### DATA BLOCK ###
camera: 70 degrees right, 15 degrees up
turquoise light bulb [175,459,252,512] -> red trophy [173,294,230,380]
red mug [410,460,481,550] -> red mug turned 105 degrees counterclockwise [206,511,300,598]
###
Copy every line of the material, please, keeping it exactly the same.

camera: 70 degrees right, 15 degrees up
turquoise light bulb [175,459,252,512] -> red trophy [173,294,230,380]
red mug [410,460,481,550] -> red mug turned 105 degrees counterclockwise [206,511,300,598]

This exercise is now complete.